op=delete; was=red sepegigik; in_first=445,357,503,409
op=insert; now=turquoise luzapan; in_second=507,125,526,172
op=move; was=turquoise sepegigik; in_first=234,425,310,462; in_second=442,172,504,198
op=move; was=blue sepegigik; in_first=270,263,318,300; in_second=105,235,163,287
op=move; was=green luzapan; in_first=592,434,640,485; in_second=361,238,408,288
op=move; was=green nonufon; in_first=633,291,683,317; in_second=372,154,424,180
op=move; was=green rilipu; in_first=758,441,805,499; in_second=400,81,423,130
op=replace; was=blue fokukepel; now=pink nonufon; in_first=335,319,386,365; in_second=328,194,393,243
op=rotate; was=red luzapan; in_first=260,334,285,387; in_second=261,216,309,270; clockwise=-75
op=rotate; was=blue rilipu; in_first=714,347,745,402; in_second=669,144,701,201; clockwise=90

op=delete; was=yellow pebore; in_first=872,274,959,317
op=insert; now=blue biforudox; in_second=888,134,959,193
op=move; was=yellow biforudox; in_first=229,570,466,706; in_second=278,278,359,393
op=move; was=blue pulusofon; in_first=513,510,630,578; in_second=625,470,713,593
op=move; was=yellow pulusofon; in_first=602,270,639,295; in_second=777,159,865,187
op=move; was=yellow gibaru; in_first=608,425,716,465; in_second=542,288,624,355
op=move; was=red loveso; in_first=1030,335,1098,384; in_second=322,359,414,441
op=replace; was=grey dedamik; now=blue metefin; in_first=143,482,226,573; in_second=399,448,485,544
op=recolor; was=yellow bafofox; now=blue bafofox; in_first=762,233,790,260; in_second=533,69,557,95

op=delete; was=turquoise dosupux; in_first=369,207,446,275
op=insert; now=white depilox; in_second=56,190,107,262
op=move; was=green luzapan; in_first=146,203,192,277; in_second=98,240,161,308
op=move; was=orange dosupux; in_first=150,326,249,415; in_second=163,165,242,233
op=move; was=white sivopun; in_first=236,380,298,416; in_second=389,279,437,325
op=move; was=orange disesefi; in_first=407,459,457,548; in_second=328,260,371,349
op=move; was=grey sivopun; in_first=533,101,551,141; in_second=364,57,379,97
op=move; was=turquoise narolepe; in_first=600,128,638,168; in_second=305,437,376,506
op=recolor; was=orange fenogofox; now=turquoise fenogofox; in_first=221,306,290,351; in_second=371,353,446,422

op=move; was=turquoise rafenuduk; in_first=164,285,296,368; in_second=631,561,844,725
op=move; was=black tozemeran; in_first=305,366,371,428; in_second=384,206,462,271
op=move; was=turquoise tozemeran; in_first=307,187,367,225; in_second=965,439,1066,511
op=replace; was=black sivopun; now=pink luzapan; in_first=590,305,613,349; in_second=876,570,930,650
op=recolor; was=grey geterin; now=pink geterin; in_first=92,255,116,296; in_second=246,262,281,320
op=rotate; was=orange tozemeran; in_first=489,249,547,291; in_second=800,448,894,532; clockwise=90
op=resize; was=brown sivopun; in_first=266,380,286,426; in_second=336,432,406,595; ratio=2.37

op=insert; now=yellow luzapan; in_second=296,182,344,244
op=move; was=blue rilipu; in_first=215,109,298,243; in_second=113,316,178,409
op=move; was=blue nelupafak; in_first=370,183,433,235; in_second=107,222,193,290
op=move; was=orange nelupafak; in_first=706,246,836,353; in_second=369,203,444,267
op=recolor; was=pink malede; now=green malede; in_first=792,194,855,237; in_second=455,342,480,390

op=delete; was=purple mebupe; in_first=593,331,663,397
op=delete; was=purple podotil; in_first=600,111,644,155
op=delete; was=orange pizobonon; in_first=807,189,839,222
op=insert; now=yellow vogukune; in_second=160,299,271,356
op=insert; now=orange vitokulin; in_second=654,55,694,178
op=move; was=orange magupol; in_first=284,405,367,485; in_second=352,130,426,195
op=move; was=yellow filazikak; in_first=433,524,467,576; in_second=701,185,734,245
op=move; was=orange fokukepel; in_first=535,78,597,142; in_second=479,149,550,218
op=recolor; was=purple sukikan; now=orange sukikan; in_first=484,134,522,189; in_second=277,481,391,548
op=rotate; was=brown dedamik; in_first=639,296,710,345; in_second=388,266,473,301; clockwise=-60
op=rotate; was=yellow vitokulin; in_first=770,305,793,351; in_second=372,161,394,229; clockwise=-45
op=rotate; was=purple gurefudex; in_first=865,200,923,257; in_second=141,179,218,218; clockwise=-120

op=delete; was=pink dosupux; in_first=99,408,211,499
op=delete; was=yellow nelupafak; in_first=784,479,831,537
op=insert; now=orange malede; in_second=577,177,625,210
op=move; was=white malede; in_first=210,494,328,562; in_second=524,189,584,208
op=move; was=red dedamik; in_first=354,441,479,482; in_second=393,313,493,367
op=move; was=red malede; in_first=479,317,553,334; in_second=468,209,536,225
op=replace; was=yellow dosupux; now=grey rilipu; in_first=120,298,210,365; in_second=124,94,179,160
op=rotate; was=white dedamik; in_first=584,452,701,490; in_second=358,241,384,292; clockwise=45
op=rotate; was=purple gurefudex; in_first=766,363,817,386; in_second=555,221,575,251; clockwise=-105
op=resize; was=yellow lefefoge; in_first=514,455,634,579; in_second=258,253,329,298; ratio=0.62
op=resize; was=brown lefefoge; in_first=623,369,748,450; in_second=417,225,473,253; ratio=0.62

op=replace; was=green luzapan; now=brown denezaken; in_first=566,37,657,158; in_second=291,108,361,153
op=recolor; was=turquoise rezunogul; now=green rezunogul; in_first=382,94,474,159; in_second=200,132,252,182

Exercise requirements =
All that belongs in the answer is an exact copy of the lines from the start of the records above through the line with "op=replace; was=blue fokukepel;".

Exercise answer =
op=delete; was=red sepegigik; in_first=445,357,503,409
op=insert; now=turquoise luzapan; in_second=507,125,526,172
op=move; was=turquoise sepegigik; in_first=234,425,310,462; in_second=442,172,504,198
op=move; was=blue sepegigik; in_first=270,263,318,300; in_second=105,235,163,287
op=move; was=green luzapan; in_first=592,434,640,485; in_second=361,238,408,288
op=move; was=green nonufon; in_first=633,291,683,317; in_second=372,154,424,180
op=move; was=green rilipu; in_first=758,441,805,499; in_second=400,81,423,130
op=replace; was=blue fokukepel; now=pink nonufon; in_first=335,319,386,365; in_second=328,194,393,243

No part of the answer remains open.